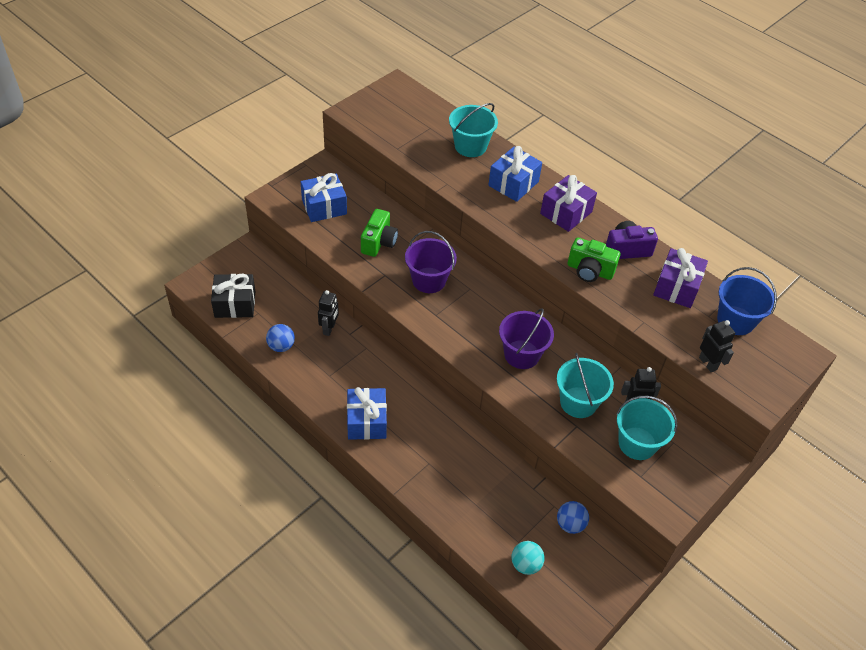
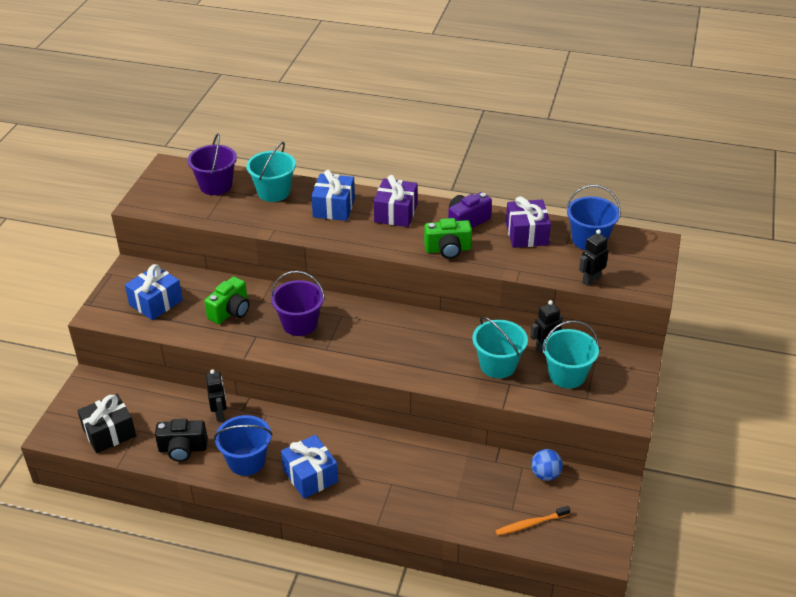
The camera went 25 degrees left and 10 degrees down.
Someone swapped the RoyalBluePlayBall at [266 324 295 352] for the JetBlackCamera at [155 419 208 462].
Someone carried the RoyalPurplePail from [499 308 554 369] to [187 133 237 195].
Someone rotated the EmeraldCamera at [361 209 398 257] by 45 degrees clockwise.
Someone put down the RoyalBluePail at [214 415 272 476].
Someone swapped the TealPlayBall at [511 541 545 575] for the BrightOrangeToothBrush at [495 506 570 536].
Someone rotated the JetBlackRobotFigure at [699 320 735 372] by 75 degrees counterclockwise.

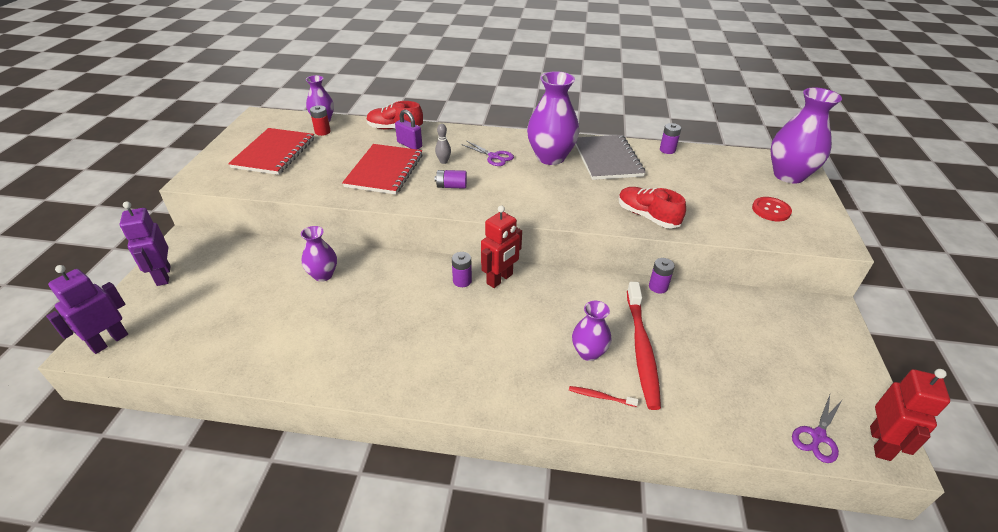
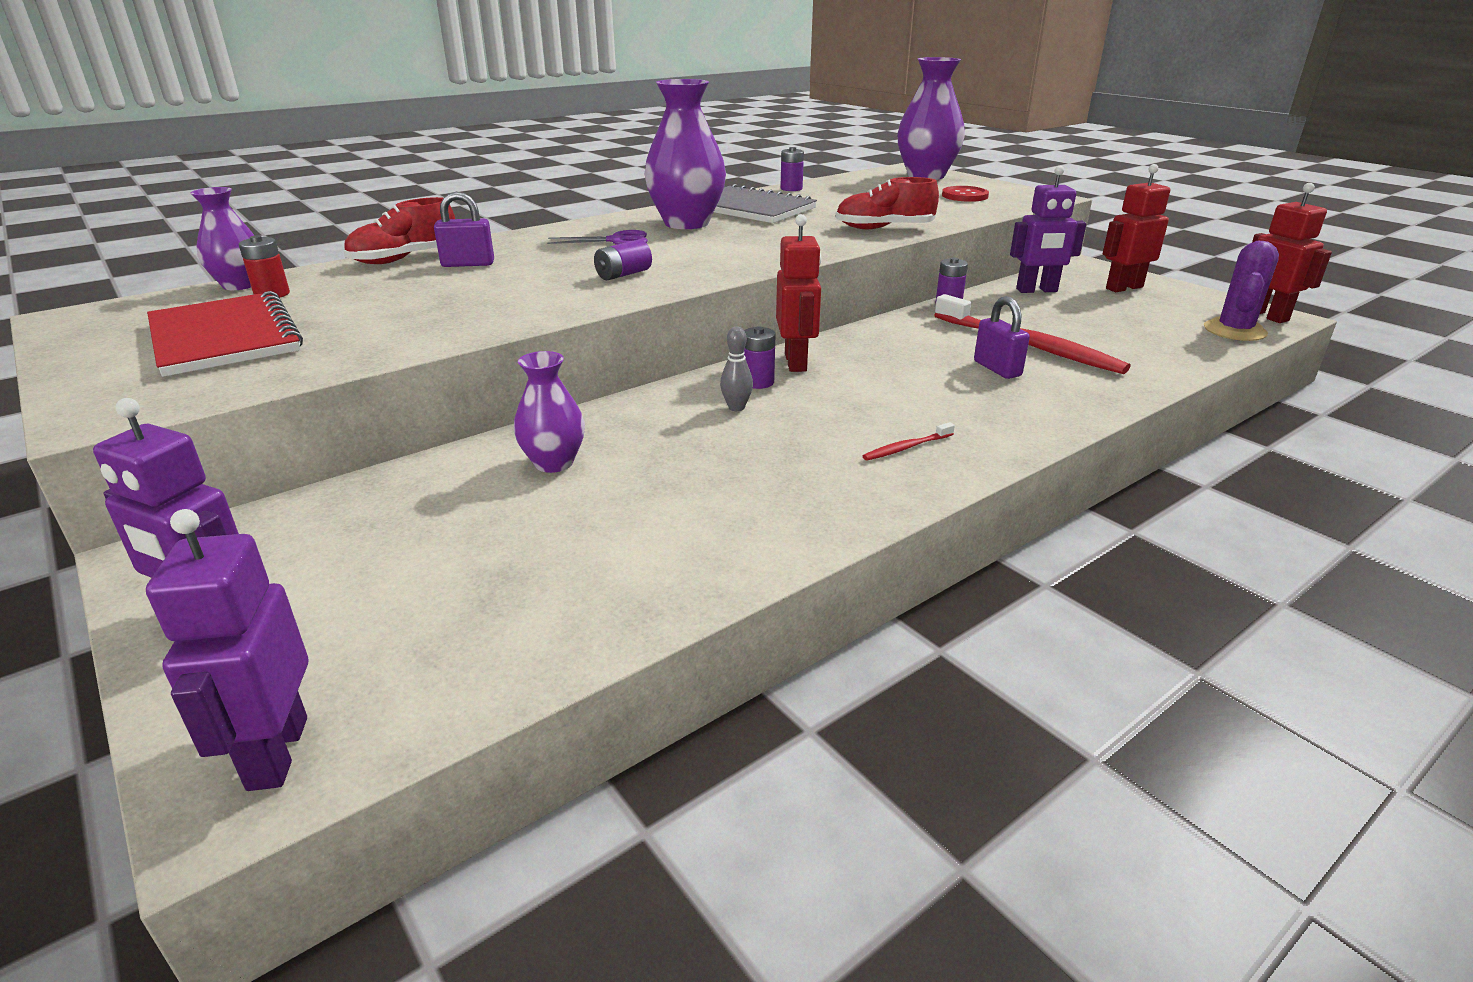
The camera went 45 degrees left and 10 degrees down.
Someone carried the GrayTenpin from [435 124 451 164] to [720 327 753 411].
Someone carried the ScarletToothBrush from [569 386 638 407] to [863 422 955 460].
Someone swapped the RoyalPurpleFlowerVase at [572 301 611 361] for the RoyalPurpleSmallLock at [974 296 1030 379].
Someone put down the RoyalPurpleRobotFigure at [1010 166 1086 293].
Someone put down the ScarletRobotFigure at [1103 164 1170 292].
Someone swapped the RoyalPurplePairOfScissors at [792 395 843 463] for the RoyalPurpleCactus at [1204 241 1279 341].
Someone took away the ScarletNotebook at [342 144 422 195].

# # # #

WHAT TO WORK ON
Copy the line showing "Someone rotated the JetBlackRobotFigure" exactly, along with each line after it through the end of the material above. Pictures stay out.

EXERCISE ANSWER
Someone rotated the JetBlackRobotFigure at [699 320 735 372] by 75 degrees counterclockwise.

The camera went 45 degrees left and 10 degrees down.
Someone carried the GrayTenpin from [435 124 451 164] to [720 327 753 411].
Someone carried the ScarletToothBrush from [569 386 638 407] to [863 422 955 460].
Someone swapped the RoyalPurpleFlowerVase at [572 301 611 361] for the RoyalPurpleSmallLock at [974 296 1030 379].
Someone put down the RoyalPurpleRobotFigure at [1010 166 1086 293].
Someone put down the ScarletRobotFigure at [1103 164 1170 292].
Someone swapped the RoyalPurplePairOfScissors at [792 395 843 463] for the RoyalPurpleCactus at [1204 241 1279 341].
Someone took away the ScarletNotebook at [342 144 422 195].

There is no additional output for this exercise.